▸ TASK GOAL
Copy out the full data exactly as given; pictures should not be included.

▸ SUPPLIED DATA
* * *
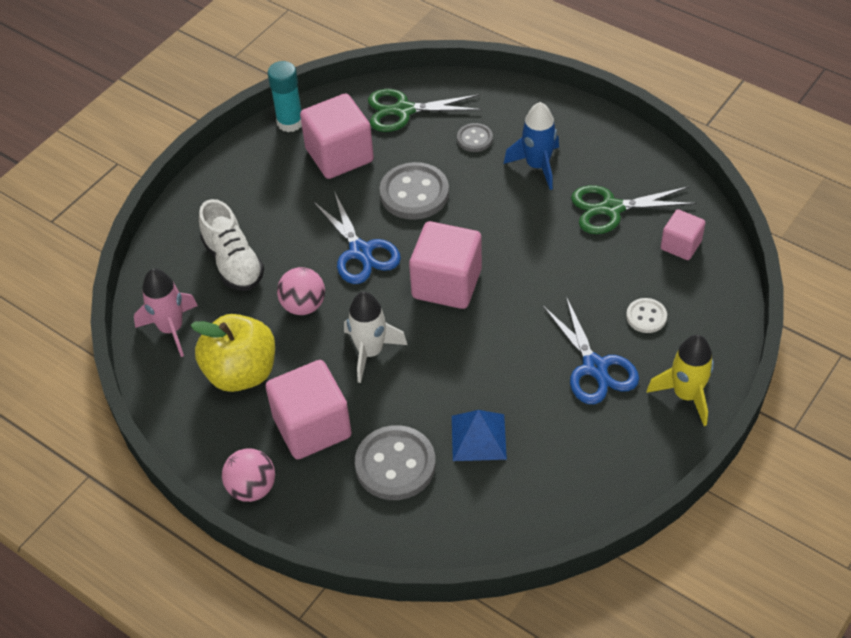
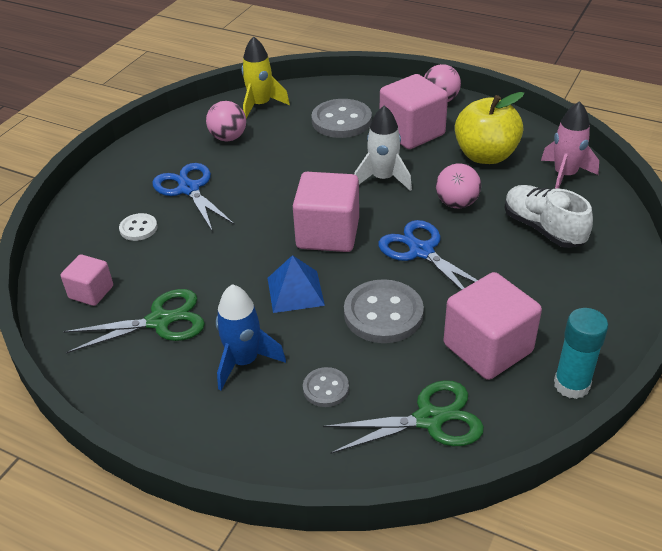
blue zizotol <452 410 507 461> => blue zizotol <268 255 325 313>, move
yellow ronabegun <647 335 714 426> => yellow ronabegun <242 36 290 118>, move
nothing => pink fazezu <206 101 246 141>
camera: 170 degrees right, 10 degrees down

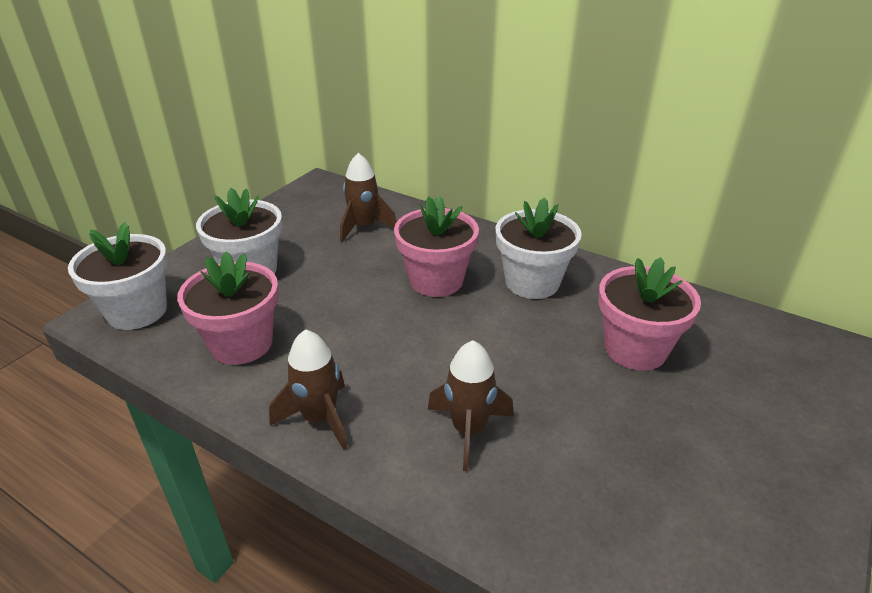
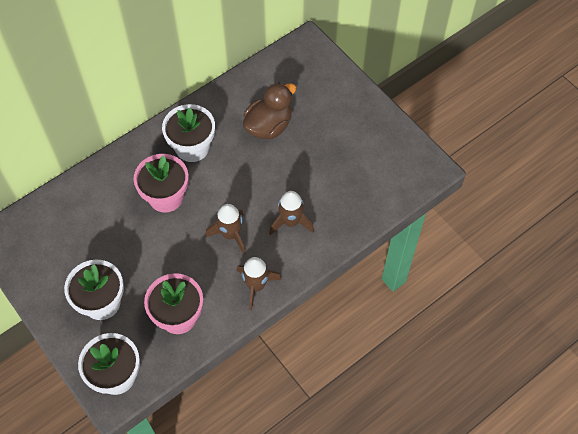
brown ronabegun <340 153 396 242> => brown ronabegun <205 204 246 254>, move
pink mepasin <598 257 701 371> => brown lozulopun <243 83 296 139>
camera: 70 degrees left, 25 degrees up

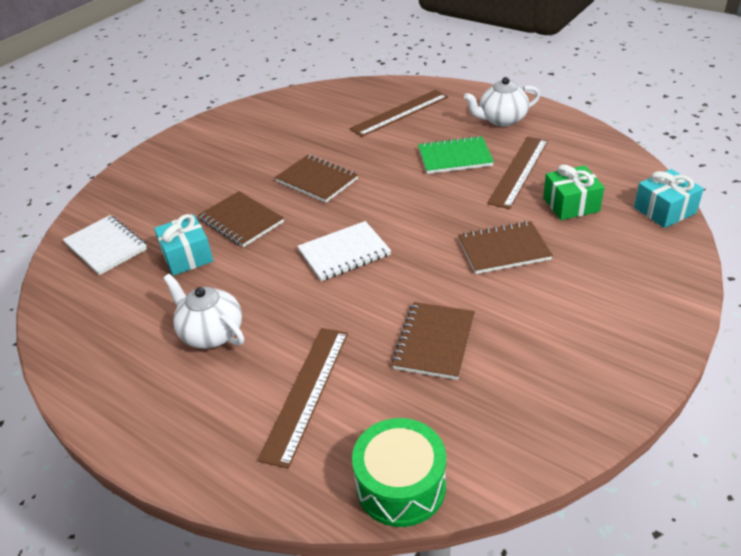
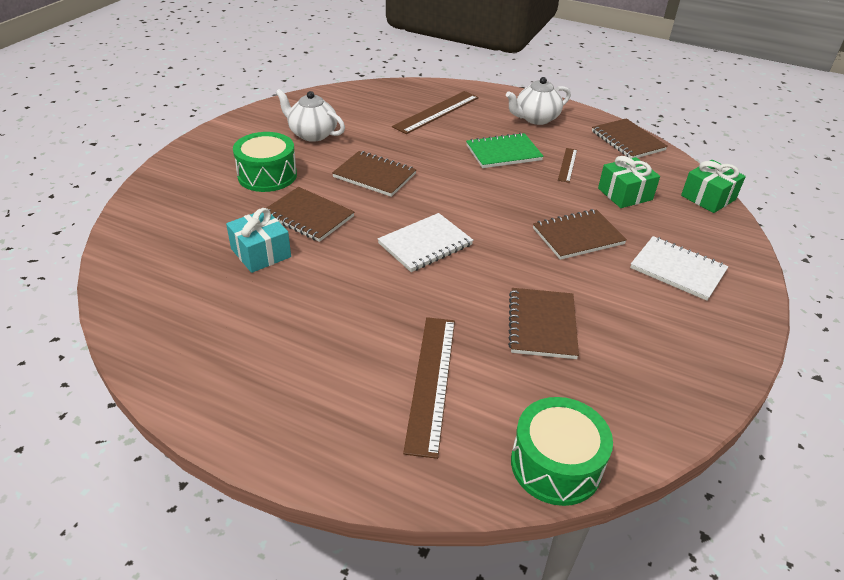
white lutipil <63 215 147 275> => white lutipil <630 236 729 301>, move
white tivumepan <163 274 244 349> => white tivumepan <276 89 345 142>, move
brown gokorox <487 137 548 209> => brown gokorox <558 148 577 183>, x0.53
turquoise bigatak <634 169 704 228> => green bigatak <681 160 746 213>
nothing => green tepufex <233 132 297 192>
nothing => brown lutipil <592 118 668 158>
camera: 15 degrees left, 0 degrees up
* * *
▸ FINAL ANSWER
blue zizotol <452 410 507 461> => blue zizotol <268 255 325 313>, move
yellow ronabegun <647 335 714 426> => yellow ronabegun <242 36 290 118>, move
nothing => pink fazezu <206 101 246 141>
camera: 170 degrees right, 10 degrees down

brown ronabegun <340 153 396 242> => brown ronabegun <205 204 246 254>, move
pink mepasin <598 257 701 371> => brown lozulopun <243 83 296 139>
camera: 70 degrees left, 25 degrees up

white lutipil <63 215 147 275> => white lutipil <630 236 729 301>, move
white tivumepan <163 274 244 349> => white tivumepan <276 89 345 142>, move
brown gokorox <487 137 548 209> => brown gokorox <558 148 577 183>, x0.53
turquoise bigatak <634 169 704 228> => green bigatak <681 160 746 213>
nothing => green tepufex <233 132 297 192>
nothing => brown lutipil <592 118 668 158>
camera: 15 degrees left, 0 degrees up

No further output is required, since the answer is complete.